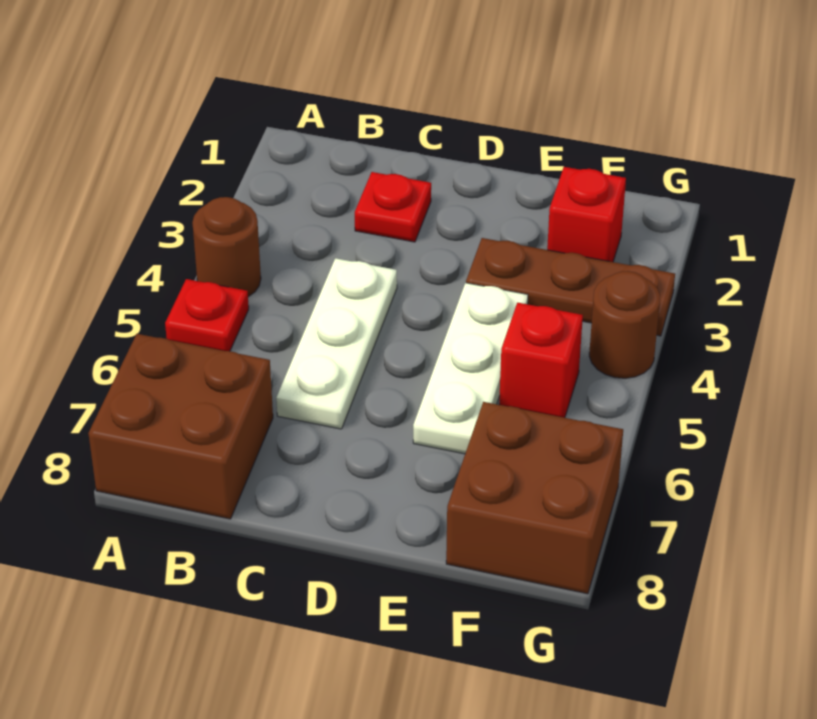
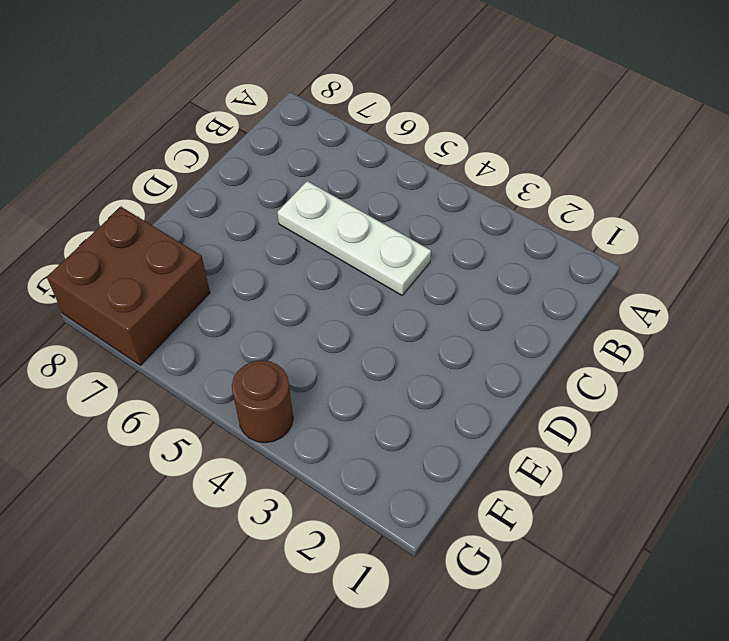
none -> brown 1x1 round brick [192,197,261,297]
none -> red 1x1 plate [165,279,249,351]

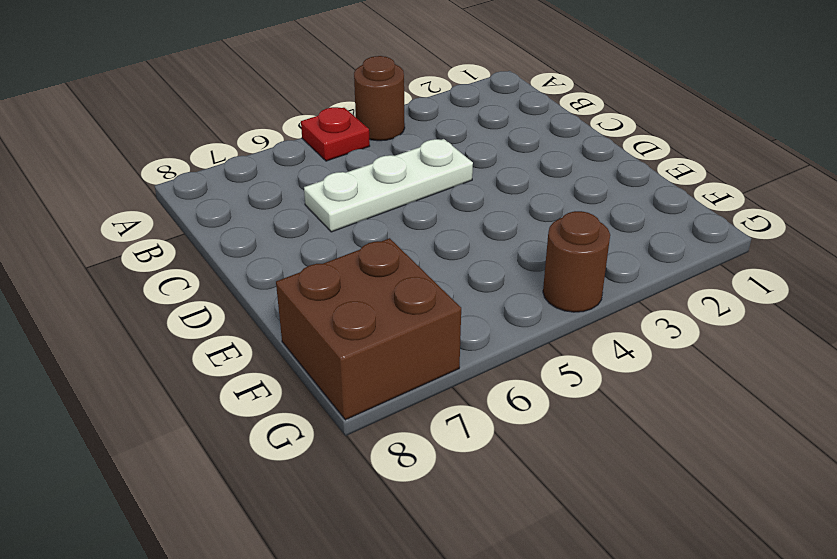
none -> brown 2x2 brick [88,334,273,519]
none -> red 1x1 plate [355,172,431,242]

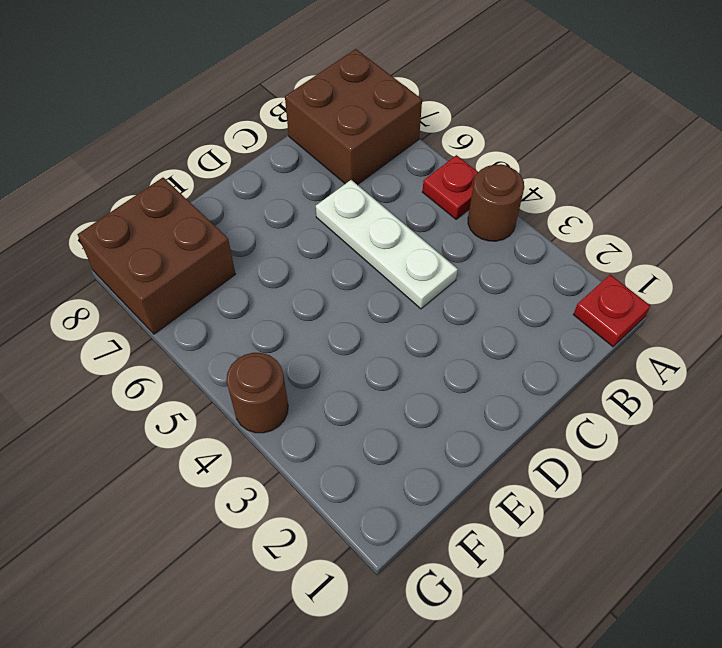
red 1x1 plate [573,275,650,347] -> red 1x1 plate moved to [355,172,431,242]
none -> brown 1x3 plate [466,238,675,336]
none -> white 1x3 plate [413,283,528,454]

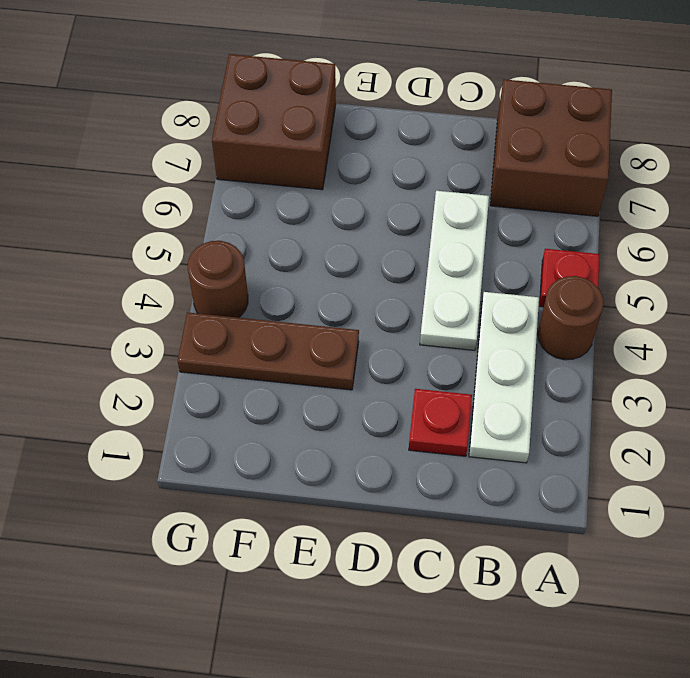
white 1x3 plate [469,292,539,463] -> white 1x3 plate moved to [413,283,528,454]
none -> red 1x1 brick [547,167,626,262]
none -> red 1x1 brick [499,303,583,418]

◇ ◇ ◇ ◇ ◇ ◇ ◇

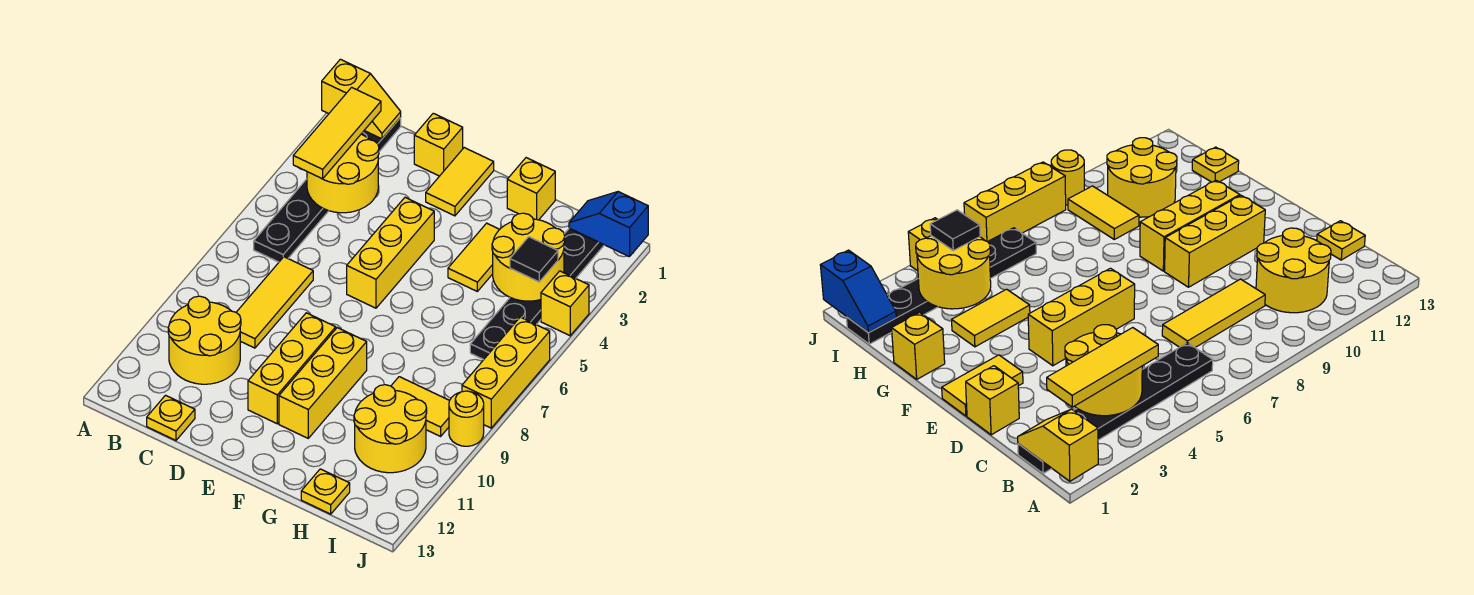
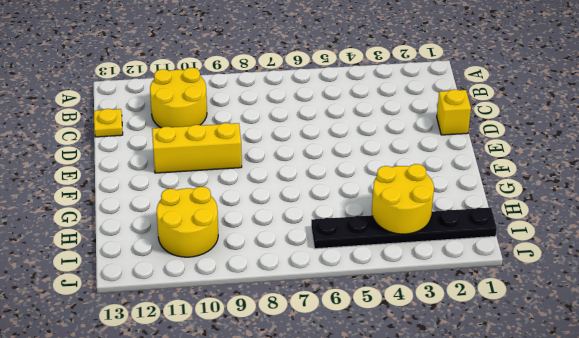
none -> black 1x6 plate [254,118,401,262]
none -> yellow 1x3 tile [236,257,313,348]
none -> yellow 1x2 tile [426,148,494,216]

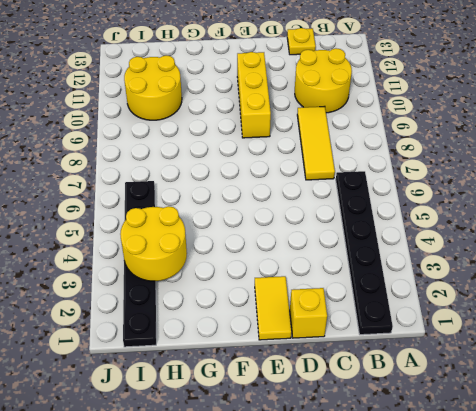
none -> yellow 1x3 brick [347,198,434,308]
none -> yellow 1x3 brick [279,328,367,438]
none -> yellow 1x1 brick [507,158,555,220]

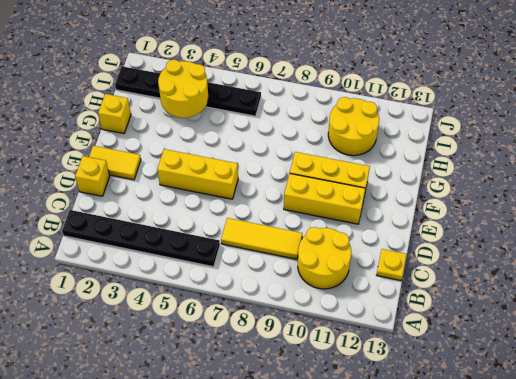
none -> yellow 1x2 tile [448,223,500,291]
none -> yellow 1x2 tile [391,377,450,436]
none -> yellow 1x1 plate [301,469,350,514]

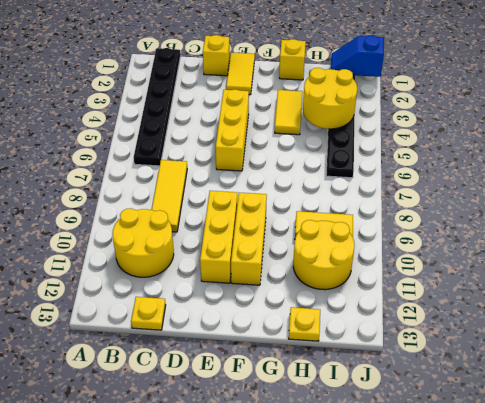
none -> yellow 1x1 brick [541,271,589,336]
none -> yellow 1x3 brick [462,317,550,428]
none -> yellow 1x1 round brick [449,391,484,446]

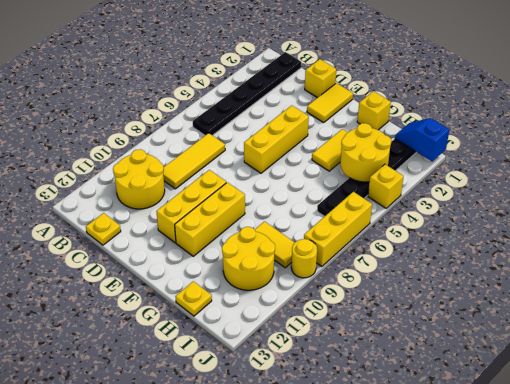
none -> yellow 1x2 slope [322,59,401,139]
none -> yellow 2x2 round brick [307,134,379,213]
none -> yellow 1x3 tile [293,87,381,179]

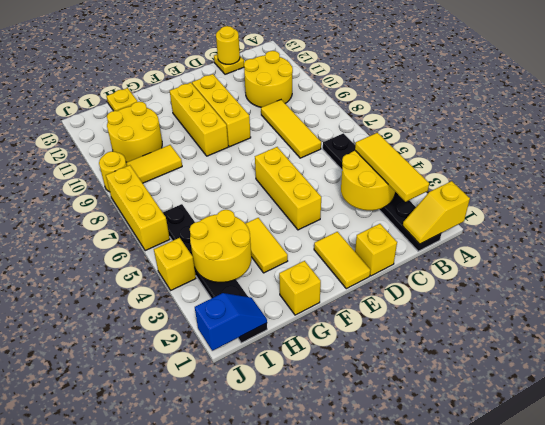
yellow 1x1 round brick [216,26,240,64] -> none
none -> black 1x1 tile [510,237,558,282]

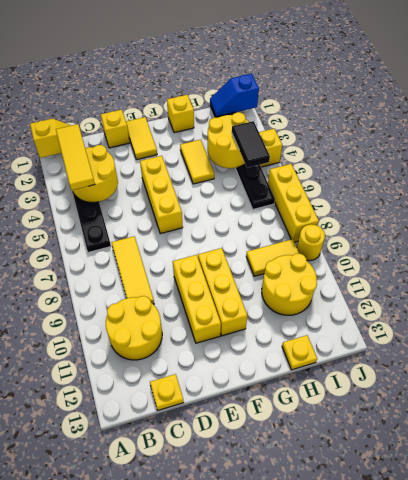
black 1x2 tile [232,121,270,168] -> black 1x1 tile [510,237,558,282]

◇ ◇ ◇ ◇ ◇ ◇ ◇

◆ Exercise prompt ◆
From the data above, copy out every line with the string "tile" in it.

◆ Answer space ◆
none -> yellow 1x3 tile [236,257,313,348]
none -> yellow 1x2 tile [426,148,494,216]
none -> yellow 1x2 tile [448,223,500,291]
none -> yellow 1x2 tile [391,377,450,436]
none -> yellow 1x3 tile [293,87,381,179]
none -> black 1x1 tile [510,237,558,282]
black 1x2 tile [232,121,270,168] -> black 1x1 tile [510,237,558,282]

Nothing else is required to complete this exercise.